[PROBLEM TO WORK ON] Everything in the listing below from the line containing "turquoise cutting board [215,112,326,178]" through the line containing "orange rolling pin [454,361,549,448]" must be repeated exactly; the remaining lines are not wanted.

[ENTRIES PROVIDED]

>>>

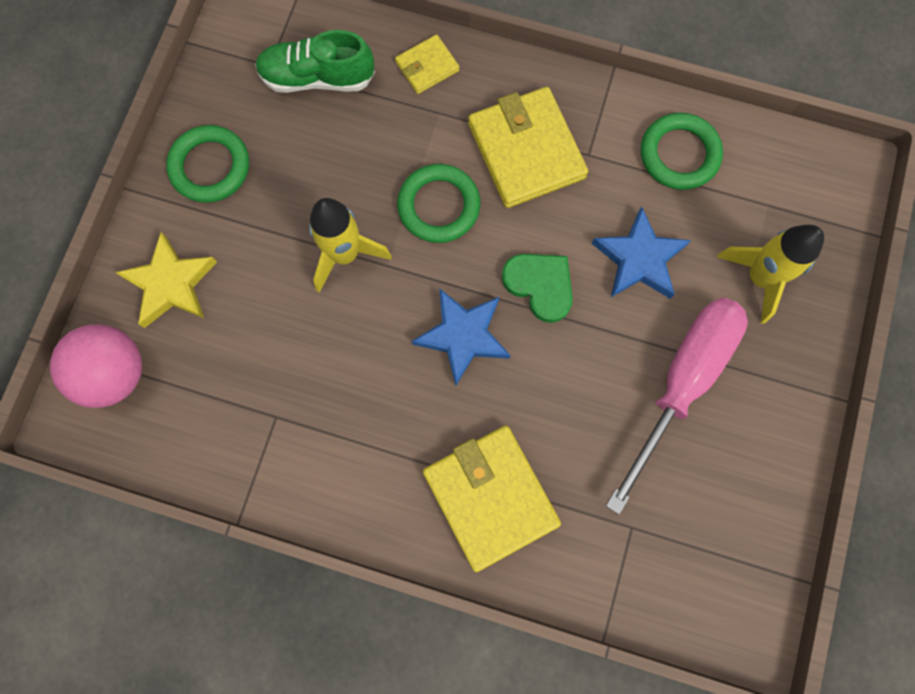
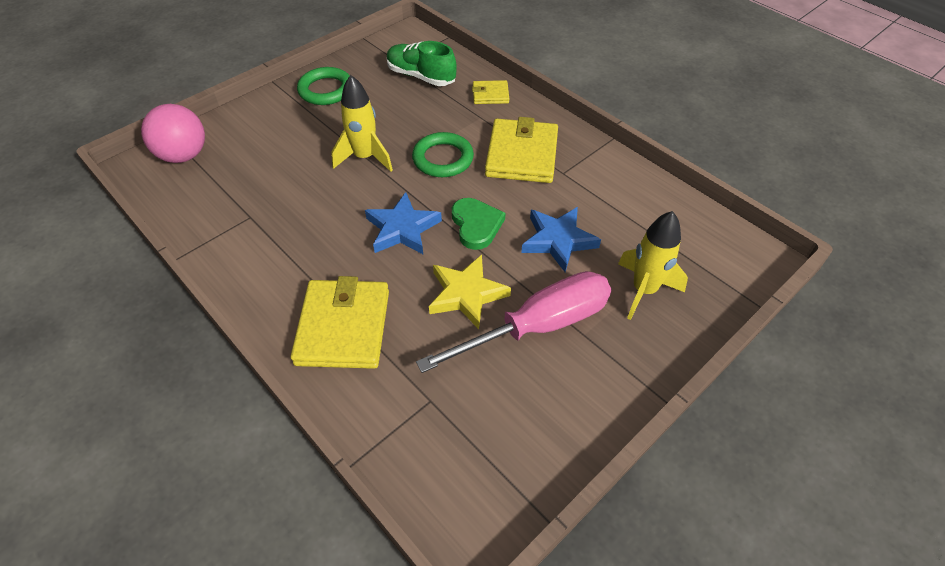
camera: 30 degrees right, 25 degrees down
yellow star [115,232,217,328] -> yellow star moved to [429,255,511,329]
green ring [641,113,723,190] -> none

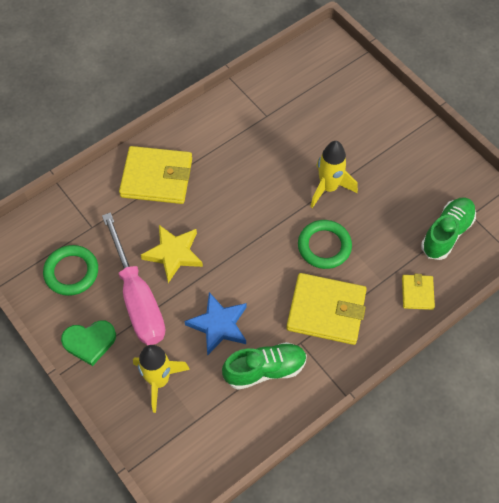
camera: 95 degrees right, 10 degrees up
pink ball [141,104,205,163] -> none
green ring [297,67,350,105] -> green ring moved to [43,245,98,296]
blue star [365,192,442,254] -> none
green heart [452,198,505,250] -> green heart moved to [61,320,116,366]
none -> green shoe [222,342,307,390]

<<<
>>>

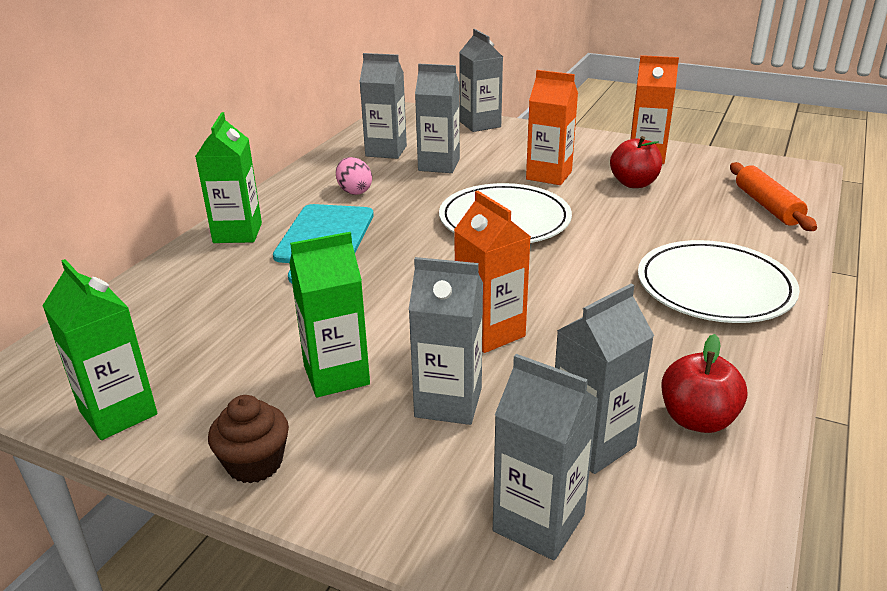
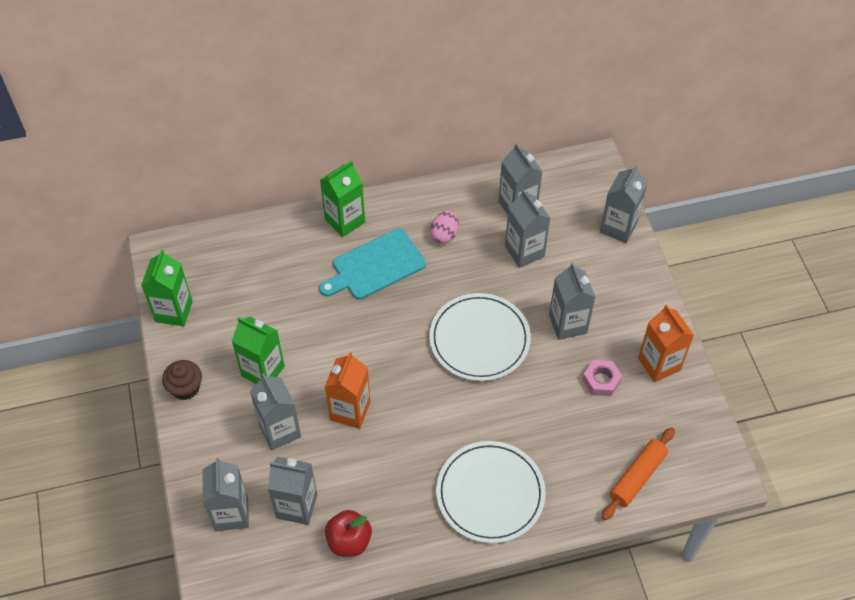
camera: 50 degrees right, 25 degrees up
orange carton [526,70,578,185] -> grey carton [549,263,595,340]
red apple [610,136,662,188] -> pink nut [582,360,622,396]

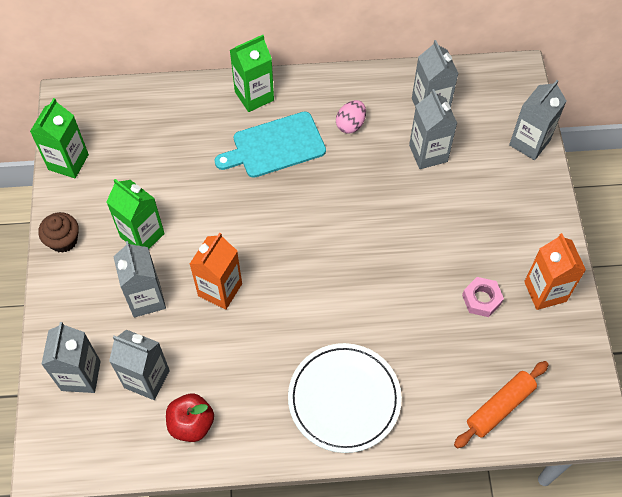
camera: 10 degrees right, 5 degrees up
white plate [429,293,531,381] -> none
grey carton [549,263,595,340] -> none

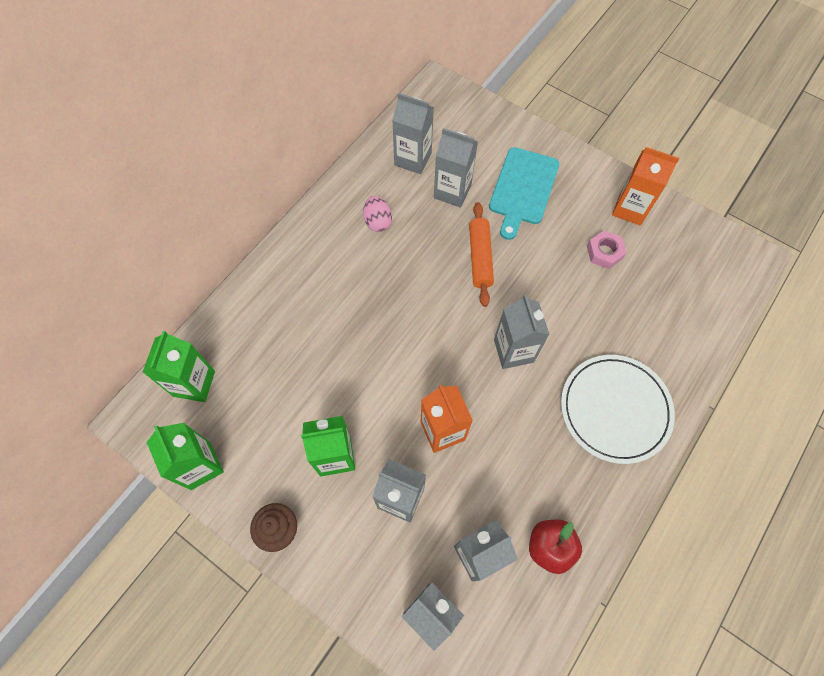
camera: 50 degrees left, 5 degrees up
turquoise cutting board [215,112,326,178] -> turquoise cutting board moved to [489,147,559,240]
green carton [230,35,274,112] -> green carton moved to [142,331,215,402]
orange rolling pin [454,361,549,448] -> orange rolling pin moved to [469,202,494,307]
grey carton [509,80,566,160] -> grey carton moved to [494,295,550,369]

<<<

[WRITTEN SOLUTION]
turquoise cutting board [215,112,326,178] -> turquoise cutting board moved to [489,147,559,240]
green carton [230,35,274,112] -> green carton moved to [142,331,215,402]
orange rolling pin [454,361,549,448] -> orange rolling pin moved to [469,202,494,307]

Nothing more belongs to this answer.